» INSTRUCTIONS TO FOLLOW
The answer must be the full listing, word for word, with no pictures in it.

» DATA SECTION
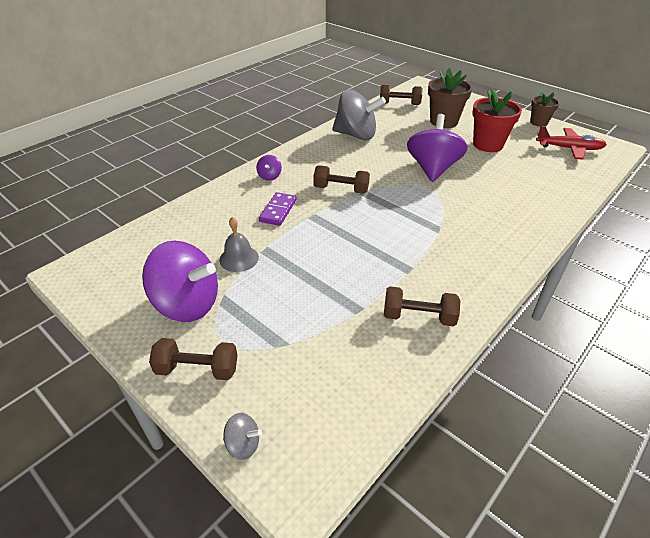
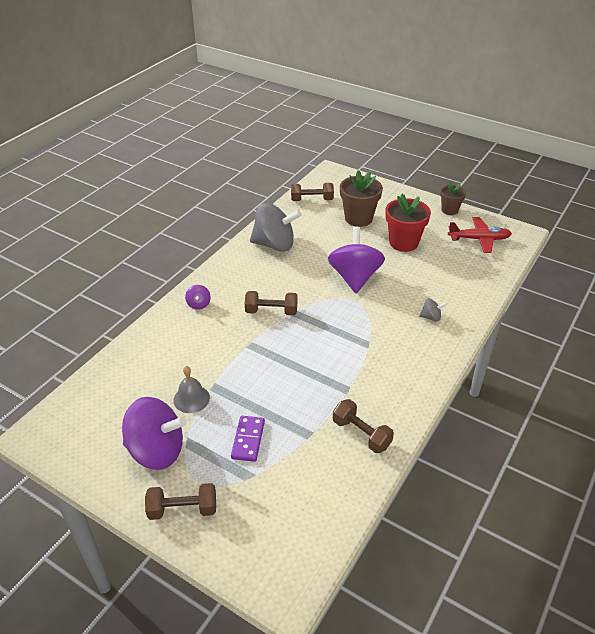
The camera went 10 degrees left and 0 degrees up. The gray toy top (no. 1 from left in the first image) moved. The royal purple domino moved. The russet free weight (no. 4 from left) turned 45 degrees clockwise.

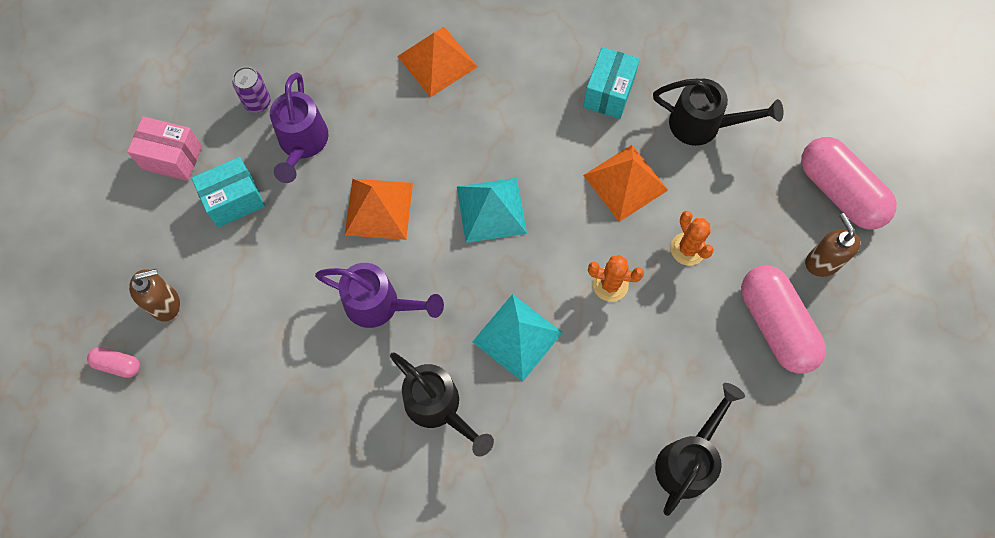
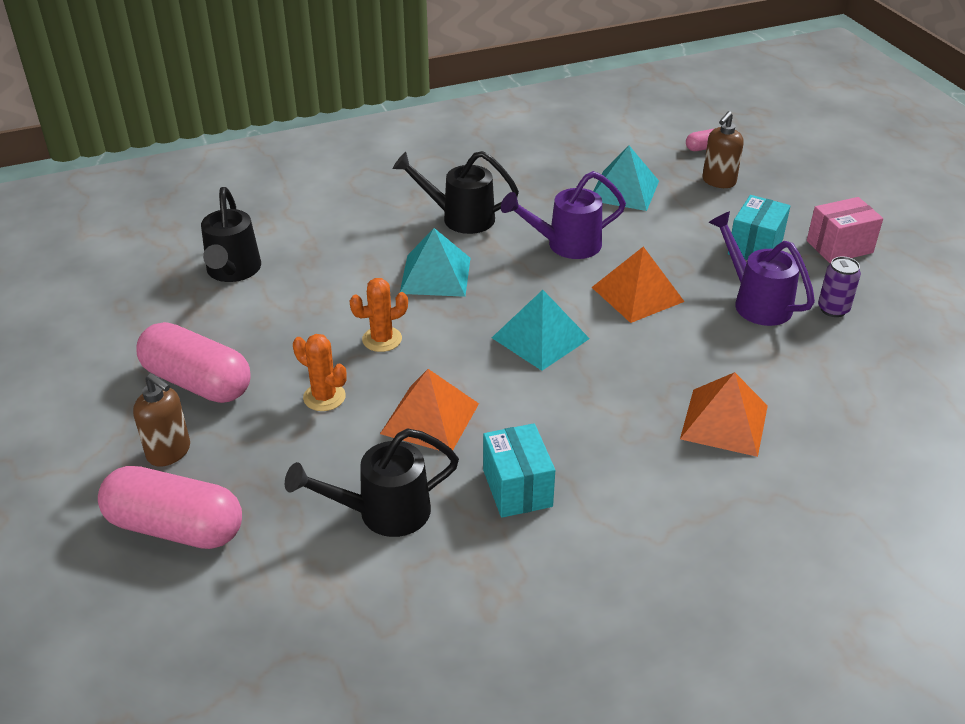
The camera went 145 degrees right and 30 degrees down. The aqua pyramid shape (no. 3 from left) appeared.

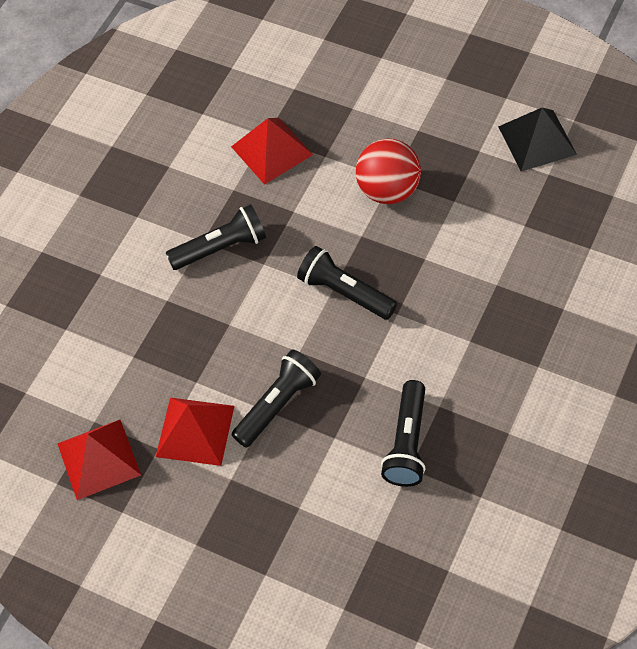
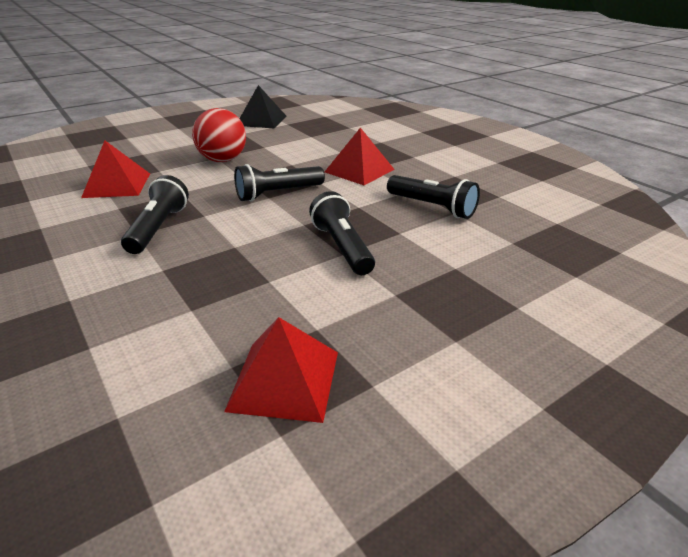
The camera went 65 degrees left and 25 degrees down. The scarlet pyramid shape (no. 2 from left in the first image) moved.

» EXPECTED ANSWER
The camera went 10 degrees left and 0 degrees up. The gray toy top (no. 1 from left in the first image) moved. The royal purple domino moved. The russet free weight (no. 4 from left) turned 45 degrees clockwise.

The camera went 145 degrees right and 30 degrees down. The aqua pyramid shape (no. 3 from left) appeared.

The camera went 65 degrees left and 25 degrees down. The scarlet pyramid shape (no. 2 from left in the first image) moved.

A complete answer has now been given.